Material shown:

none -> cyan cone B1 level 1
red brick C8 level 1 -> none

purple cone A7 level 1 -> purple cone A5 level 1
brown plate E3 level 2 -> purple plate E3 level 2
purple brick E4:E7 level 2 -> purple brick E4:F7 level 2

Exercise requirements: Repeat each line above exactly as it stands.

Reply:
none -> cyan cone B1 level 1
red brick C8 level 1 -> none

purple cone A7 level 1 -> purple cone A5 level 1
brown plate E3 level 2 -> purple plate E3 level 2
purple brick E4:E7 level 2 -> purple brick E4:F7 level 2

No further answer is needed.